What is expected: Your answer should be only the lines below from the one with "D6: zener (A" to the one with "U1 pin XTAL2: W20 -> W11", repeated exactly, ends included.

==== Extracted records

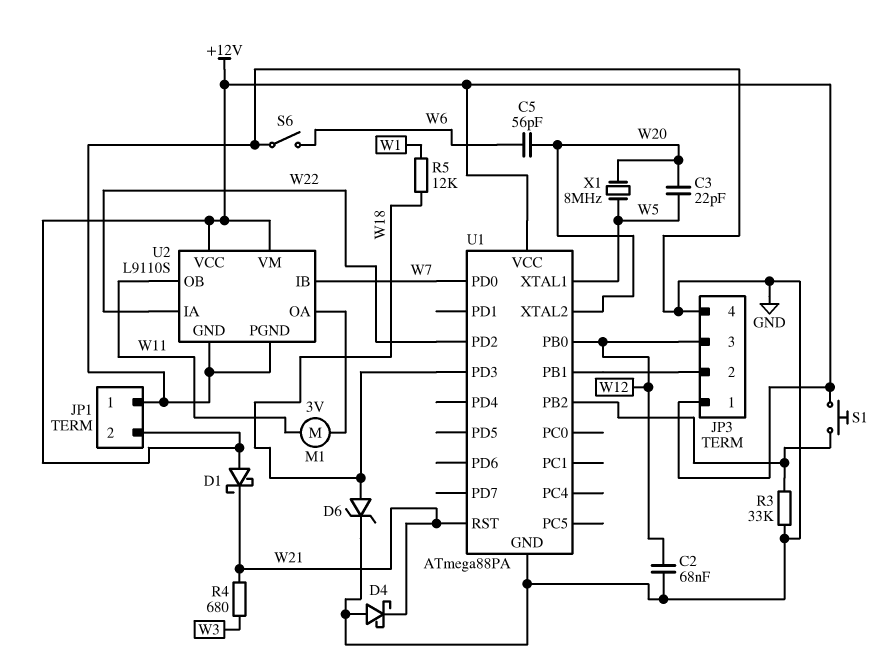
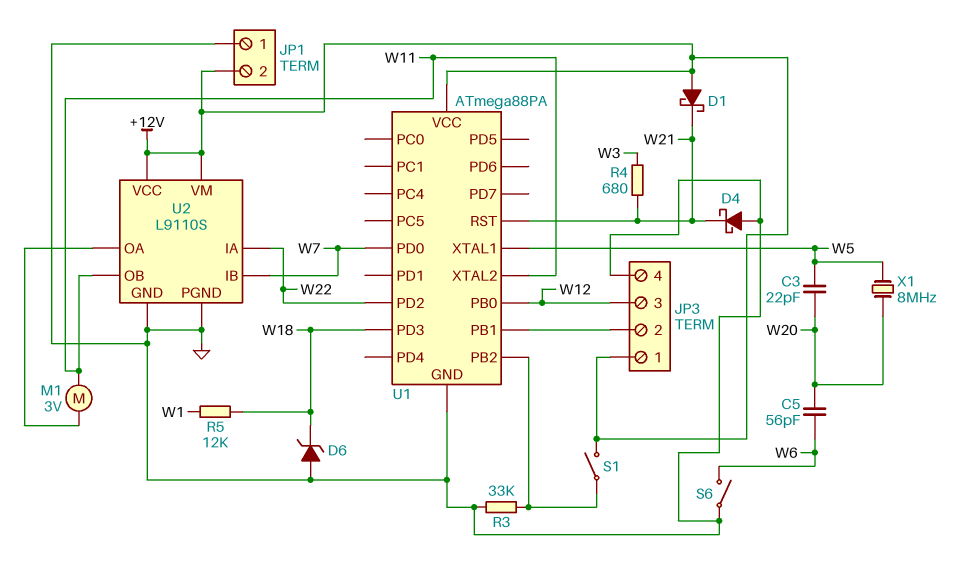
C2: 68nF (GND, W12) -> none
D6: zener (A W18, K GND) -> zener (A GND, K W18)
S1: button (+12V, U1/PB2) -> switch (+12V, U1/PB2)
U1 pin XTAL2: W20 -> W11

========
==== Extracted records

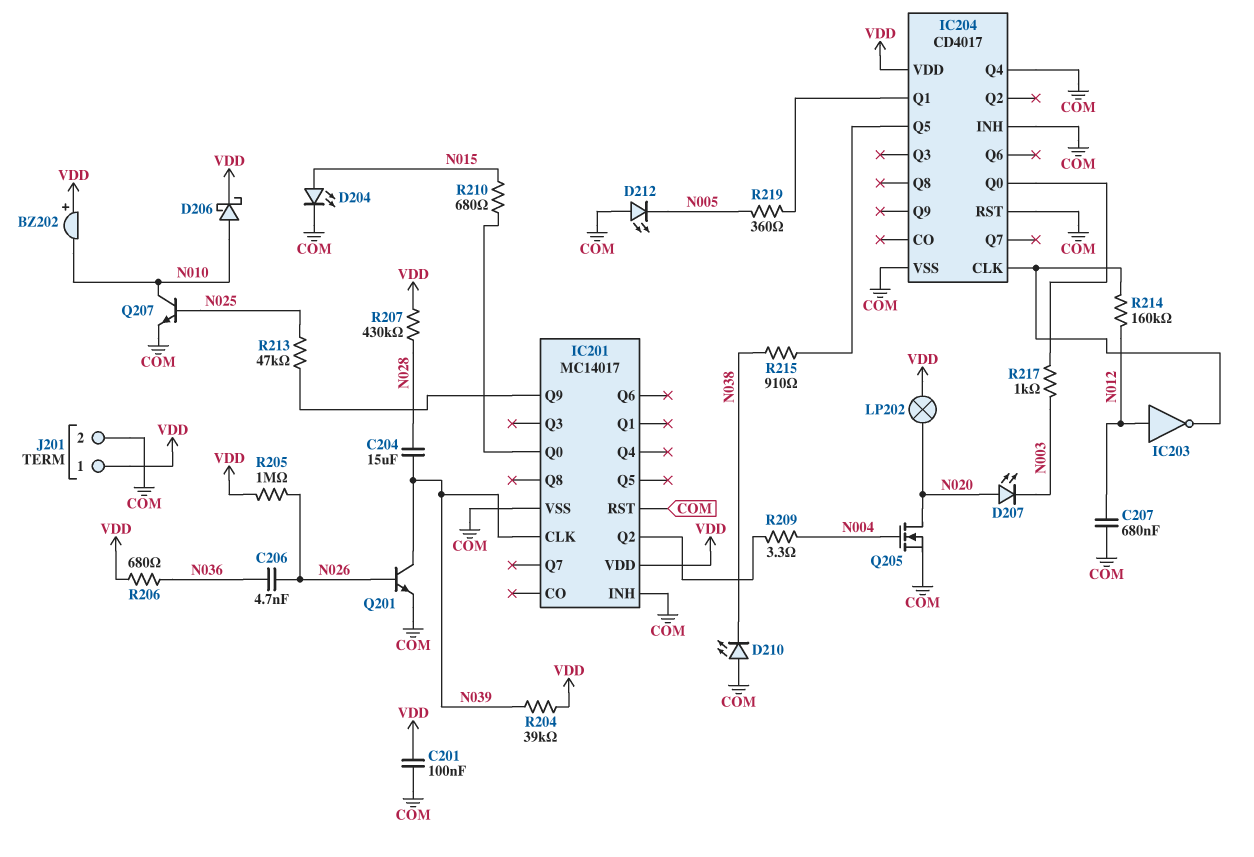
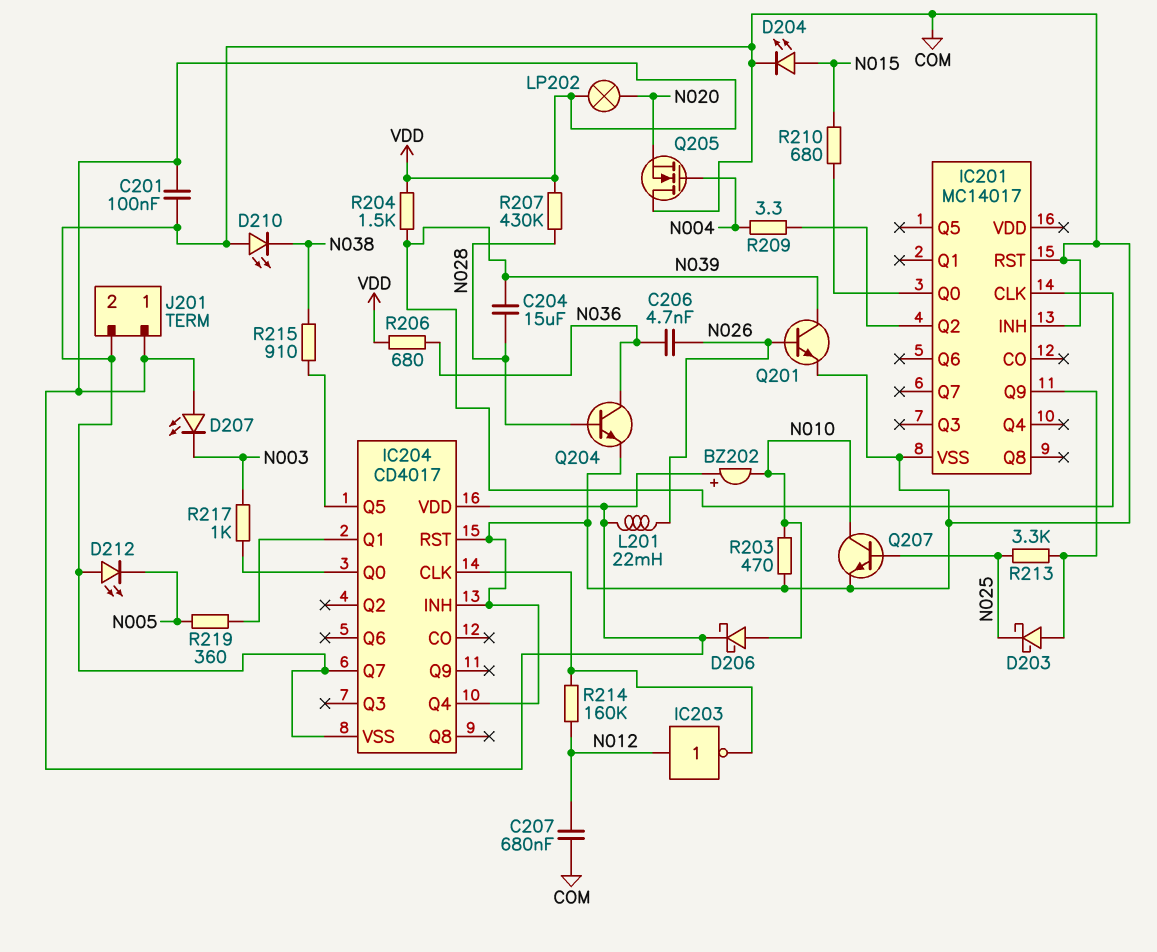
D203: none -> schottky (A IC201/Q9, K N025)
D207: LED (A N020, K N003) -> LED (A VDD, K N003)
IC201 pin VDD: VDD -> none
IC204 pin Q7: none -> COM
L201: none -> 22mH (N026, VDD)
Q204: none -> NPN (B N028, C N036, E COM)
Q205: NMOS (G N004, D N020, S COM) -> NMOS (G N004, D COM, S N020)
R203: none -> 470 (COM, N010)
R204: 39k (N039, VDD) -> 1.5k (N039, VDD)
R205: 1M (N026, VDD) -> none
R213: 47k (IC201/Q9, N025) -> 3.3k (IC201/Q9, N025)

========

Answer to the exercise:
D6: zener (A W18, K GND) -> zener (A GND, K W18)
S1: button (+12V, U1/PB2) -> switch (+12V, U1/PB2)
U1 pin XTAL2: W20 -> W11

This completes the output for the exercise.